Each line from the one holding "R25: 10k (COM, U4/in+) -> 12k (COM, U4/in+)" to the end of the listing below must be given again exactly as it appears.

§ Data under study:
= Beginning of Section =
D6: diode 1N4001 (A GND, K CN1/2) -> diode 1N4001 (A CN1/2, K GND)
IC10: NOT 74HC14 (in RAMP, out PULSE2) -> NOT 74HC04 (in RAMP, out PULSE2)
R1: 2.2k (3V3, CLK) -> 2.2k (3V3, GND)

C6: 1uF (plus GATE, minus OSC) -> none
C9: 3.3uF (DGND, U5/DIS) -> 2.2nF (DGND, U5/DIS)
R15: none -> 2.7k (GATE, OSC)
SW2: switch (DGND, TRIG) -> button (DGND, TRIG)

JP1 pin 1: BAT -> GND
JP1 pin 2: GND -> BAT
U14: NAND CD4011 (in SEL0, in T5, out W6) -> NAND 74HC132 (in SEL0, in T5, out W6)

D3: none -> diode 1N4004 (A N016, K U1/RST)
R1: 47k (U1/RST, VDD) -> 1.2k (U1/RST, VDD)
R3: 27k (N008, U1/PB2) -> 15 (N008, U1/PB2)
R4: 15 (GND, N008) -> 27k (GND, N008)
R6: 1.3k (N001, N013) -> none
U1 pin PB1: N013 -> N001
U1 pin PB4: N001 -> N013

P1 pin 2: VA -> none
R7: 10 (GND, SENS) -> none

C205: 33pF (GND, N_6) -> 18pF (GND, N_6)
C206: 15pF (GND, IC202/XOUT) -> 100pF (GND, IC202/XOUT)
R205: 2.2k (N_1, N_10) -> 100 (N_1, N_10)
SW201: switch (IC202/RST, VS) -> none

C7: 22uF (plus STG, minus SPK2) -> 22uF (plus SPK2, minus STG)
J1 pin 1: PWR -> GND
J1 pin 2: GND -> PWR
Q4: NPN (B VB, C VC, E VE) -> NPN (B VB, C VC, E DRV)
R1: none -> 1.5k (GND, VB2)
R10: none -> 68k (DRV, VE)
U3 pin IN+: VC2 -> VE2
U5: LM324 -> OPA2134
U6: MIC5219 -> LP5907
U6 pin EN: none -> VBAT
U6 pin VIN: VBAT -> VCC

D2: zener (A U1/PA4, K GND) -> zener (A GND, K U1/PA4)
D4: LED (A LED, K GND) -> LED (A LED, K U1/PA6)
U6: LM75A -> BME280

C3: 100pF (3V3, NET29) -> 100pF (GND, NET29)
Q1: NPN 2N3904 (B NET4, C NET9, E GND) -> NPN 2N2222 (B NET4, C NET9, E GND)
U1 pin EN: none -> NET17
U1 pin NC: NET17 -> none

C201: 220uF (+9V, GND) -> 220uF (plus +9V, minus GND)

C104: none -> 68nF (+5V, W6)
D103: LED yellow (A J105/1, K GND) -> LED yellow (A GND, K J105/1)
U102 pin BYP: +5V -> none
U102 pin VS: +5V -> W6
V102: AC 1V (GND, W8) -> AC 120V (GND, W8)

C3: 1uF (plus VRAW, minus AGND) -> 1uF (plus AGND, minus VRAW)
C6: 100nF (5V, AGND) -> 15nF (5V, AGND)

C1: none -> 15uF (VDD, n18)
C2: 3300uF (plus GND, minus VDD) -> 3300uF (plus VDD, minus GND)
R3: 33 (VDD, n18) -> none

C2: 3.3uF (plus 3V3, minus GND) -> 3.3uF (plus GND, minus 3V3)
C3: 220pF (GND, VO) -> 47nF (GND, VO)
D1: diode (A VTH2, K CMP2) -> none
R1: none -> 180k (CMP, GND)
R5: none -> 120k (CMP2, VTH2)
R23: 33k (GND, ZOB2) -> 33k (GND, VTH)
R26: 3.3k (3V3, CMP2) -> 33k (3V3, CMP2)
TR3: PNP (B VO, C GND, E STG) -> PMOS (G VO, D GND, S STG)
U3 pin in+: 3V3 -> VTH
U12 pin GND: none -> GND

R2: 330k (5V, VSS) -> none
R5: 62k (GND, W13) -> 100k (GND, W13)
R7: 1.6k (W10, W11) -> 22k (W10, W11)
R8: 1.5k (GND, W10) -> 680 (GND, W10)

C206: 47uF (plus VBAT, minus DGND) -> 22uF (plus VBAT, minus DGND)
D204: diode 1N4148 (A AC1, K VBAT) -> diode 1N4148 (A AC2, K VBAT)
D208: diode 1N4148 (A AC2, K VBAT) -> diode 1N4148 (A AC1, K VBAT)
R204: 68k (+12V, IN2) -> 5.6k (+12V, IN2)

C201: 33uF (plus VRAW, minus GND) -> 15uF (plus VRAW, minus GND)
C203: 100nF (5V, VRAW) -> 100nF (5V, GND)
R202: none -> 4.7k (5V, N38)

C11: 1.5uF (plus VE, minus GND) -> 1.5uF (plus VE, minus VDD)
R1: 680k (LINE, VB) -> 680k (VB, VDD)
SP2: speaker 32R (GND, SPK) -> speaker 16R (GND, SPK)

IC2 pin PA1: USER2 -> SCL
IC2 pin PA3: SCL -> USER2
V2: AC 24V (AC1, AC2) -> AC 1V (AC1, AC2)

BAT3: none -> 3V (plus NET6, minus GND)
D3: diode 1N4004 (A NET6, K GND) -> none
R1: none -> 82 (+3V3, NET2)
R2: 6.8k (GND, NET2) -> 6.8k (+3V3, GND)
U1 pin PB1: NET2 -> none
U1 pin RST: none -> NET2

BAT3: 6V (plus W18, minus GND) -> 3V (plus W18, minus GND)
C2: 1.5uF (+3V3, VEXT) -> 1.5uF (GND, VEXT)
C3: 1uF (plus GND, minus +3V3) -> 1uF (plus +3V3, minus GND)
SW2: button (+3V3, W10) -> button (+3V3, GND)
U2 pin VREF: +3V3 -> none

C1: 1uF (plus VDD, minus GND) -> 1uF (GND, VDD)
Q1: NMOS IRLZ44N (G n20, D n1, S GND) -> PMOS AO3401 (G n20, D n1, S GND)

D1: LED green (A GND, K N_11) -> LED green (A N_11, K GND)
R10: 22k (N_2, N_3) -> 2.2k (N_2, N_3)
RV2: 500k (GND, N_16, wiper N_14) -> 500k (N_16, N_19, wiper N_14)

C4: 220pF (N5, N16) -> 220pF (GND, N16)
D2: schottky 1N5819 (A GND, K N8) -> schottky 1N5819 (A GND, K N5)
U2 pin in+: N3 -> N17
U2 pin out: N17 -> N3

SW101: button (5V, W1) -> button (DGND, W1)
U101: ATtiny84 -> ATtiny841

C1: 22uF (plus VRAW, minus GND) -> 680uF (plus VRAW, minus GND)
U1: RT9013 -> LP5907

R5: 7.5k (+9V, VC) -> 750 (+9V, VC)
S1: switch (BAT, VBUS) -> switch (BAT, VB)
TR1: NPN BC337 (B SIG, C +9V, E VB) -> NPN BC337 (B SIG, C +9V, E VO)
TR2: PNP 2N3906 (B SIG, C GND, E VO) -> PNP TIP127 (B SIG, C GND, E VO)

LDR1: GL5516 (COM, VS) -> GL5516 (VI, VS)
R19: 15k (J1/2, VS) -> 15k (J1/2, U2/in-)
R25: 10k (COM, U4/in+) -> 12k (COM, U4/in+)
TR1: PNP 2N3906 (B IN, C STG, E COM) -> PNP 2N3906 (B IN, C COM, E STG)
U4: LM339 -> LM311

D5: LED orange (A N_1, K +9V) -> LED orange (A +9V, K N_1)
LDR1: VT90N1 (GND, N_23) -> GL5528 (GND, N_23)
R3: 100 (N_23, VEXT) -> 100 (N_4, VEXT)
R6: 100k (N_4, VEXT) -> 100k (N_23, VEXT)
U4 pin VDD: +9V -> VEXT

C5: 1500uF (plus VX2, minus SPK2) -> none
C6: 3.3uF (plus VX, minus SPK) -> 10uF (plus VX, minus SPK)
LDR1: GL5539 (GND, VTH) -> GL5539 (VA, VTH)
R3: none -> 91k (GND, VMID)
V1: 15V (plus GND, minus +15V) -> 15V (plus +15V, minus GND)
= End of Section =
§ Task response:
R25: 10k (COM, U4/in+) -> 12k (COM, U4/in+)
TR1: PNP 2N3906 (B IN, C STG, E COM) -> PNP 2N3906 (B IN, C COM, E STG)
U4: LM339 -> LM311

D5: LED orange (A N_1, K +9V) -> LED orange (A +9V, K N_1)
LDR1: VT90N1 (GND, N_23) -> GL5528 (GND, N_23)
R3: 100 (N_23, VEXT) -> 100 (N_4, VEXT)
R6: 100k (N_4, VEXT) -> 100k (N_23, VEXT)
U4 pin VDD: +9V -> VEXT

C5: 1500uF (plus VX2, minus SPK2) -> none
C6: 3.3uF (plus VX, minus SPK) -> 10uF (plus VX, minus SPK)
LDR1: GL5539 (GND, VTH) -> GL5539 (VA, VTH)
R3: none -> 91k (GND, VMID)
V1: 15V (plus GND, minus +15V) -> 15V (plus +15V, minus GND)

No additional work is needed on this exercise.